Synthetic shape transformation data
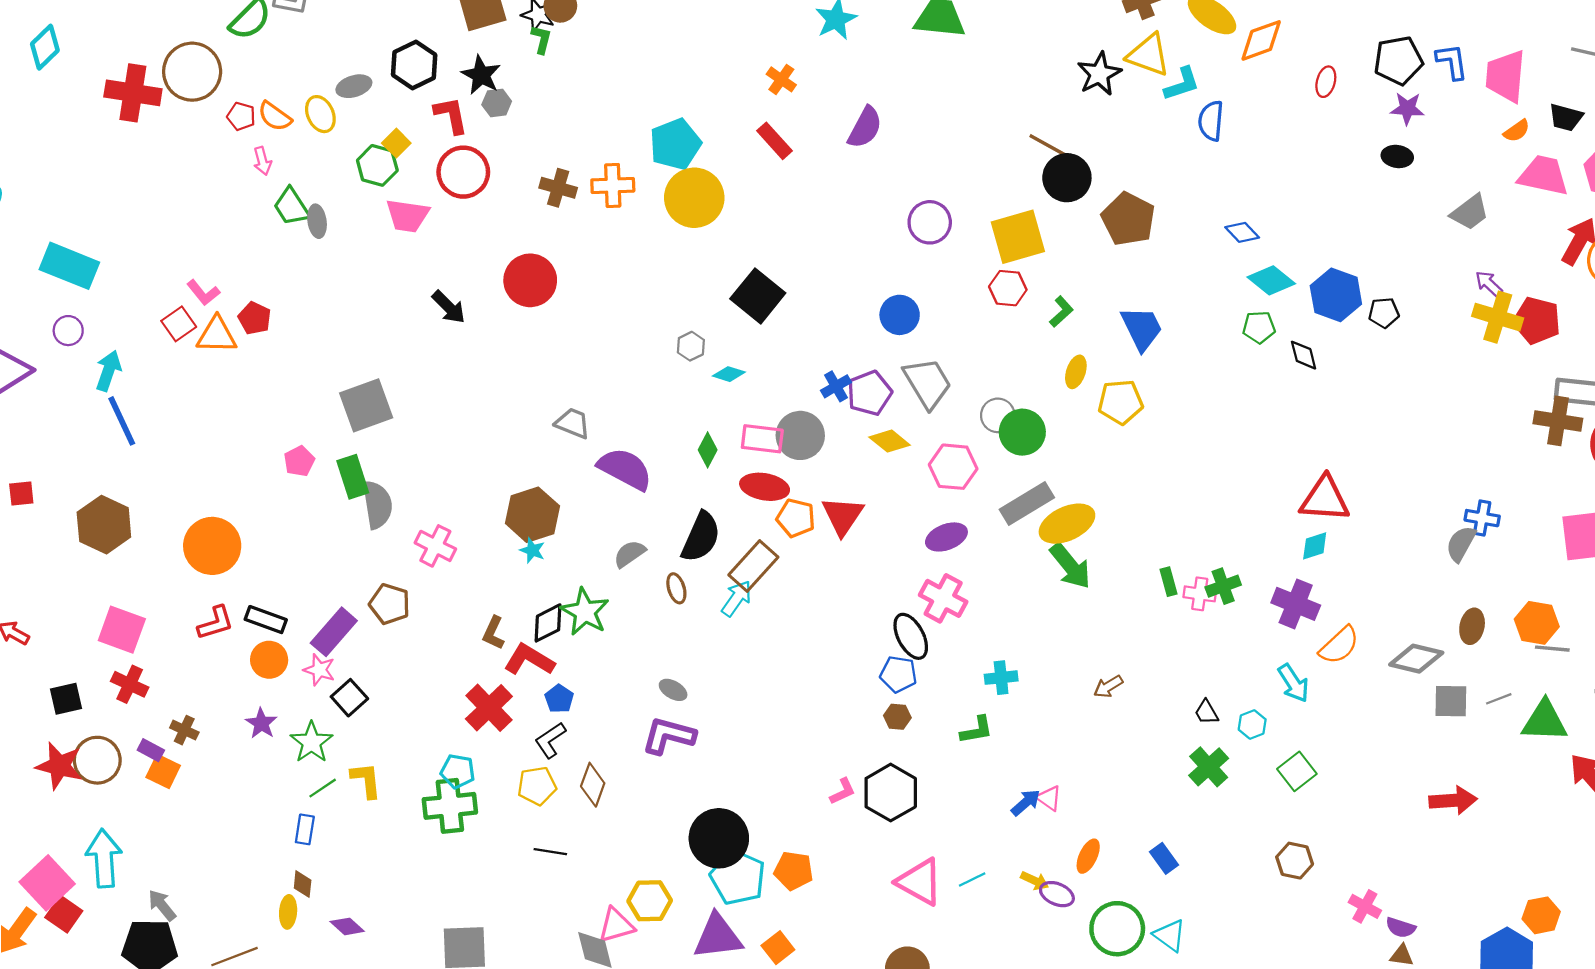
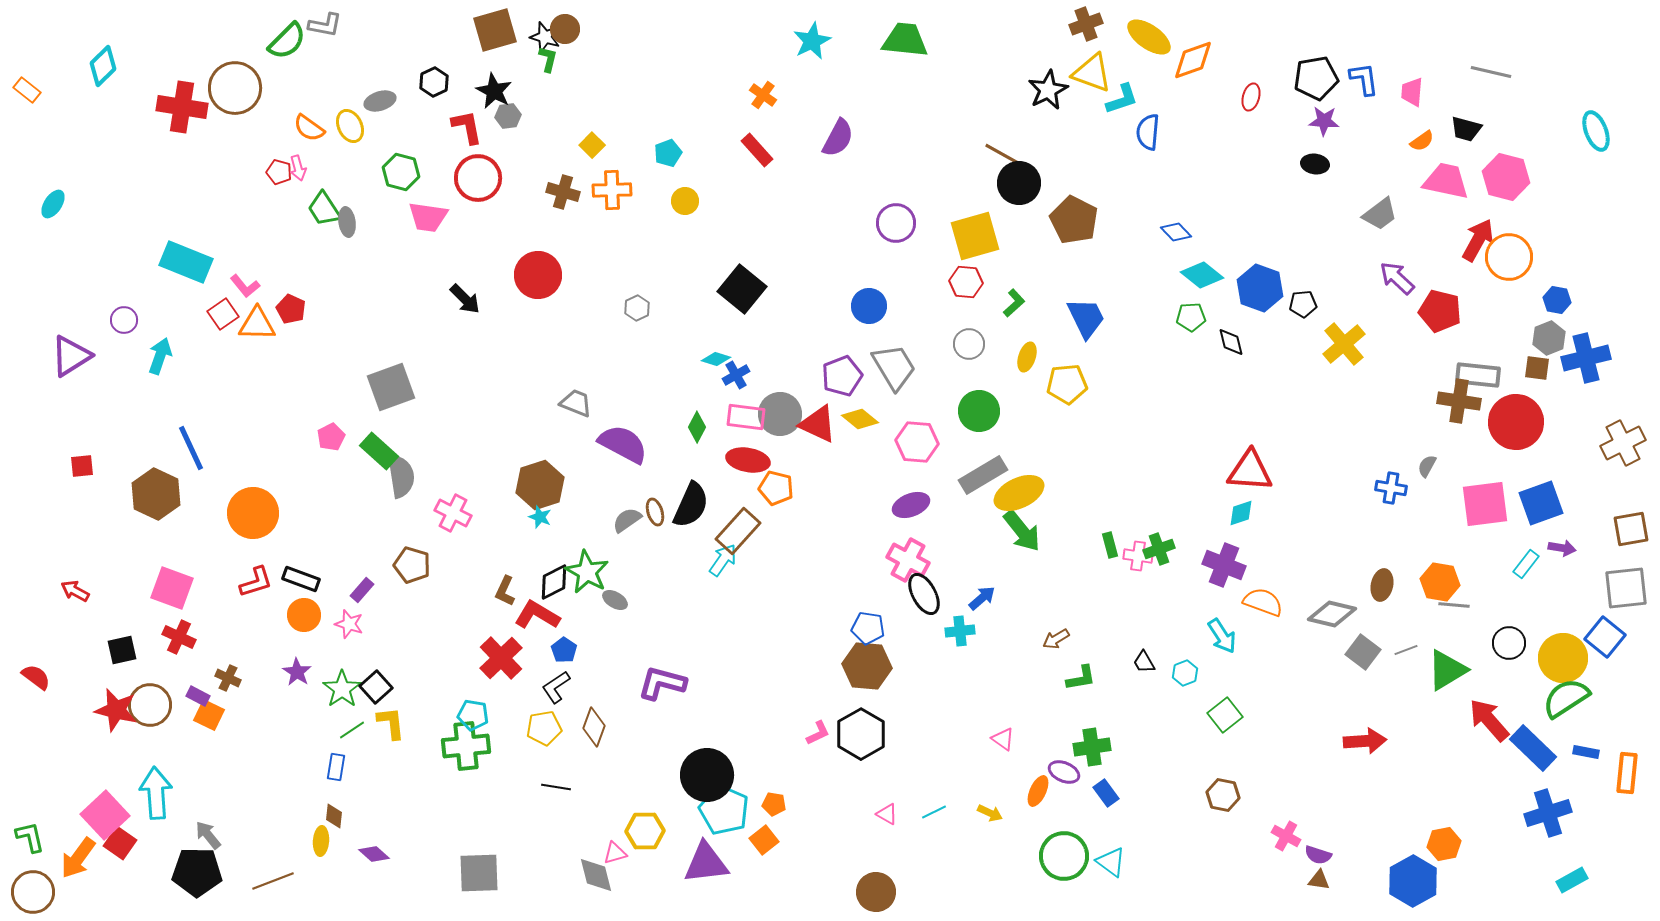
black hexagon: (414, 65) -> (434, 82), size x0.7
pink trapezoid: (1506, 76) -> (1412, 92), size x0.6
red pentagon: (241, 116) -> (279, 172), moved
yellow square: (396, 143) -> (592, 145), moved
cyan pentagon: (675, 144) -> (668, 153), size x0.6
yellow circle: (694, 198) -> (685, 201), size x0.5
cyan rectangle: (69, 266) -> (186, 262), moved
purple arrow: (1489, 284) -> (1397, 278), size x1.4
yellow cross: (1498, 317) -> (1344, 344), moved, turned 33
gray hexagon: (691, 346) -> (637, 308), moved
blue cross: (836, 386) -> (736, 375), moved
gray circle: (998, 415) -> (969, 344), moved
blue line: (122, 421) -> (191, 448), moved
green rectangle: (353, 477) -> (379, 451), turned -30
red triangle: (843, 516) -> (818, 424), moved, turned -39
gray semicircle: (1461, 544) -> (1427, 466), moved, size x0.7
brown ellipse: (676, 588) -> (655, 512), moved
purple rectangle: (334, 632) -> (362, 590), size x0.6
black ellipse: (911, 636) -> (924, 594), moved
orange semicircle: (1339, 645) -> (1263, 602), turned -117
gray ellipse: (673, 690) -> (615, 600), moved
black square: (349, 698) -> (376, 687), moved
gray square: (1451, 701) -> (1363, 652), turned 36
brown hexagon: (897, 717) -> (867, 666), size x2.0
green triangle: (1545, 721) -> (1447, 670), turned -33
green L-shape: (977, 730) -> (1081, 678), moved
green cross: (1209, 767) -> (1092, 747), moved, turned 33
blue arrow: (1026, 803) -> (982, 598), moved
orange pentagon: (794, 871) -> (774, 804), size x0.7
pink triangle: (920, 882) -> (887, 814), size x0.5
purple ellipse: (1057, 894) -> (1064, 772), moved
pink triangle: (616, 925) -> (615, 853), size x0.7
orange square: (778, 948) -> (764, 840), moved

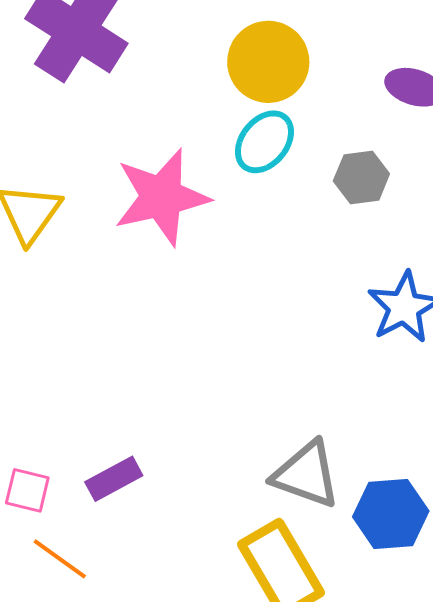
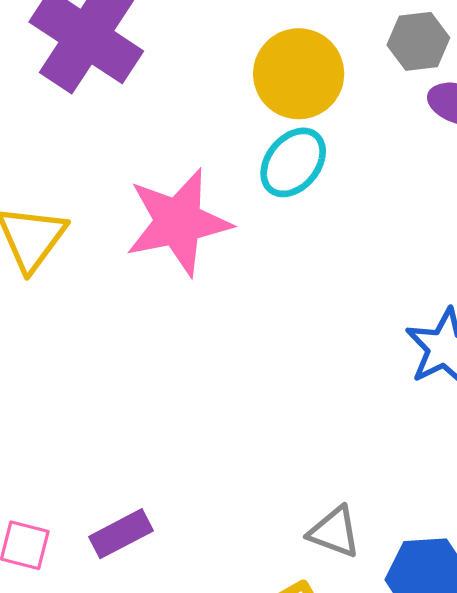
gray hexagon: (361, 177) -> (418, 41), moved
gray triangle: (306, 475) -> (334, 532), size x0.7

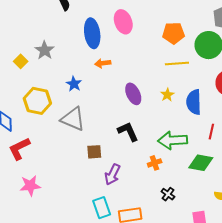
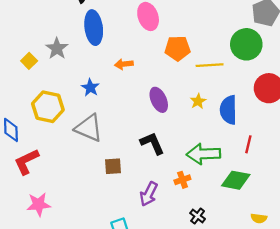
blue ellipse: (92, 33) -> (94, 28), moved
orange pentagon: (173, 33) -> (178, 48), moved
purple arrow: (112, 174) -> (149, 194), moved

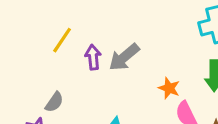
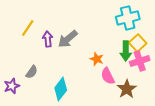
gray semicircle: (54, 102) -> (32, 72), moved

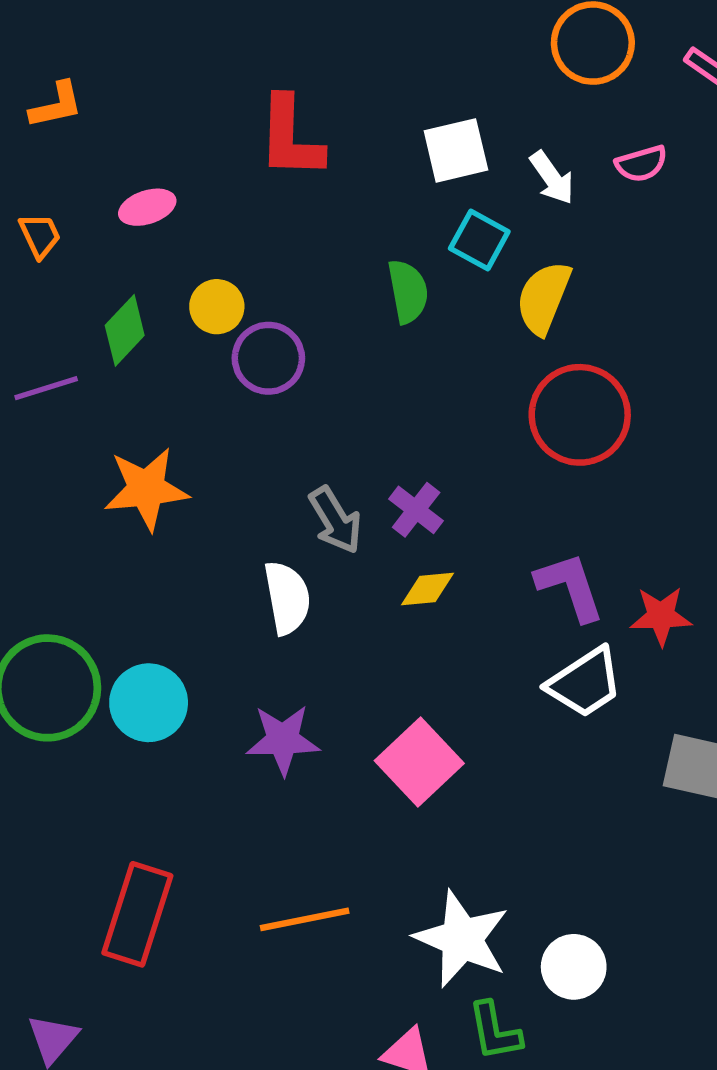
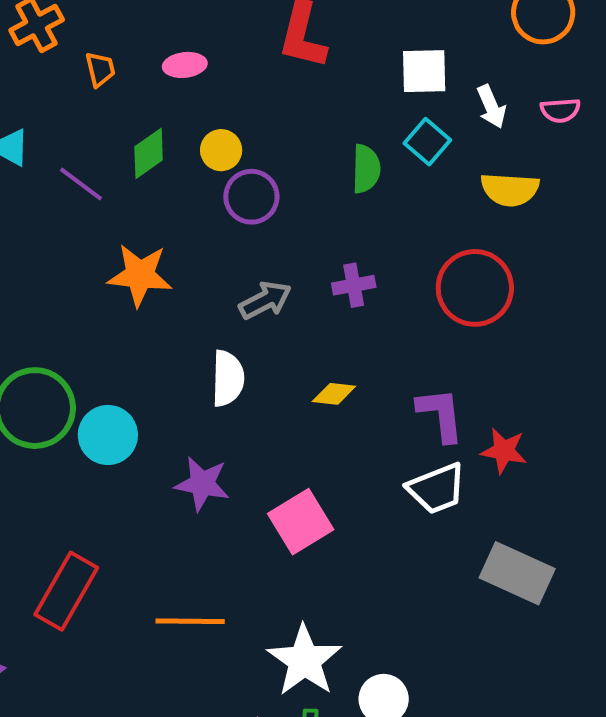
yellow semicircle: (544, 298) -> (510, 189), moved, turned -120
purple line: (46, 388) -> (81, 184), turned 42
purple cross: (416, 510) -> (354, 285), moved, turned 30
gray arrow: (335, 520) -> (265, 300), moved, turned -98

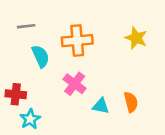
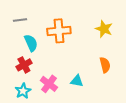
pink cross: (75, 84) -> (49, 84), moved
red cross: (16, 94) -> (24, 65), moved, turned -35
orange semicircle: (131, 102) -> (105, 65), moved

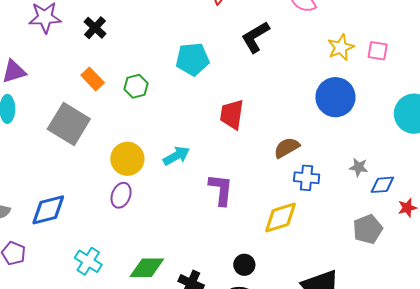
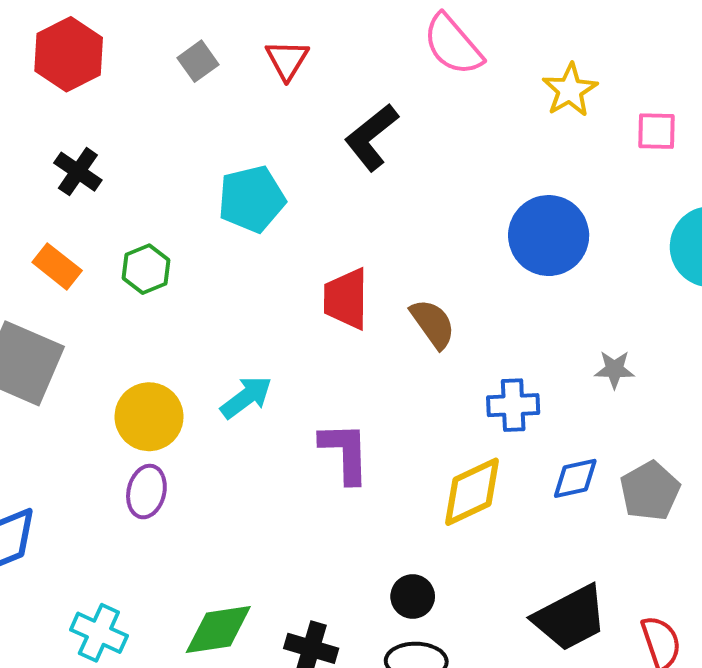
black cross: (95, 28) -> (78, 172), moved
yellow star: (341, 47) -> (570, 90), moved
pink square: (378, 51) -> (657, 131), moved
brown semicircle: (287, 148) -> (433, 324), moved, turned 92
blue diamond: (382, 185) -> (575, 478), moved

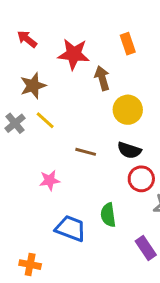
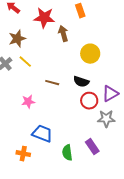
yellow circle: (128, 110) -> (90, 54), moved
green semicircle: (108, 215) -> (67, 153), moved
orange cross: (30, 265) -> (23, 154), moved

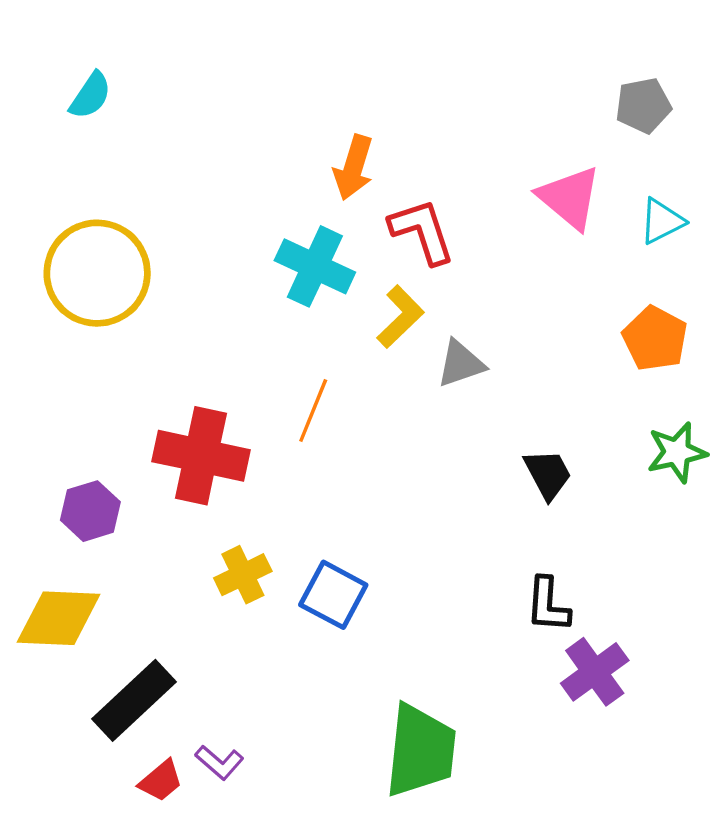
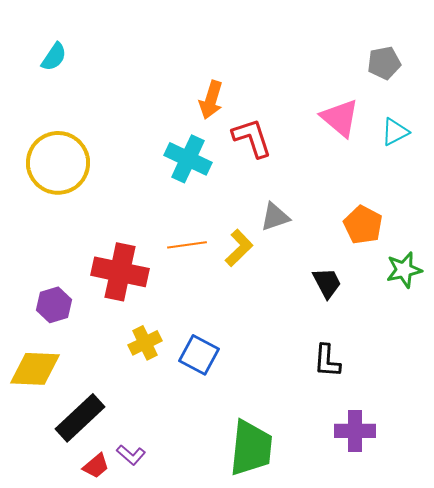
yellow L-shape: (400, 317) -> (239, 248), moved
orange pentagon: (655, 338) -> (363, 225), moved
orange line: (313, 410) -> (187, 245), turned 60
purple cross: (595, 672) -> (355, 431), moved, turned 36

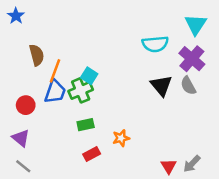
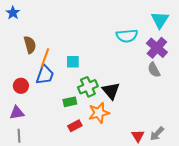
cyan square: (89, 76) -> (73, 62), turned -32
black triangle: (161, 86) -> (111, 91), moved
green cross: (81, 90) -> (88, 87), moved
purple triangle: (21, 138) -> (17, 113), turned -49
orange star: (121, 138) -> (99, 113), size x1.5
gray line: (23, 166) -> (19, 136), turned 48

TASK REQUIREMENTS: The stretch to restate runs from the line above containing "brown hexagon: (897, 717)" through the line containing "pink square: (378, 51) -> (657, 131), moved". Copy it word for word, ends included, without pictures.

SOLUTION:
brown hexagon: (897, 717) -> (867, 666), size x2.0
green triangle: (1545, 721) -> (1447, 670), turned -33
green L-shape: (977, 730) -> (1081, 678), moved
green cross: (1209, 767) -> (1092, 747), moved, turned 33
blue arrow: (1026, 803) -> (982, 598), moved
orange pentagon: (794, 871) -> (774, 804), size x0.7
pink triangle: (920, 882) -> (887, 814), size x0.5
purple ellipse: (1057, 894) -> (1064, 772), moved
pink triangle: (616, 925) -> (615, 853), size x0.7
orange square: (778, 948) -> (764, 840), moved

gray hexagon: (361, 177) -> (418, 41), moved
gray triangle: (306, 475) -> (334, 532), size x0.7

blue ellipse: (92, 33) -> (94, 28), moved
orange pentagon: (173, 33) -> (178, 48), moved
purple arrow: (112, 174) -> (149, 194), moved

gray semicircle: (54, 102) -> (32, 72), moved

yellow semicircle: (544, 298) -> (510, 189), moved, turned -120
purple line: (46, 388) -> (81, 184), turned 42
purple cross: (416, 510) -> (354, 285), moved, turned 30
gray arrow: (335, 520) -> (265, 300), moved, turned -98

pink cross: (75, 84) -> (49, 84), moved
red cross: (16, 94) -> (24, 65), moved, turned -35
orange semicircle: (131, 102) -> (105, 65), moved

black cross: (95, 28) -> (78, 172), moved
yellow star: (341, 47) -> (570, 90), moved
pink square: (378, 51) -> (657, 131), moved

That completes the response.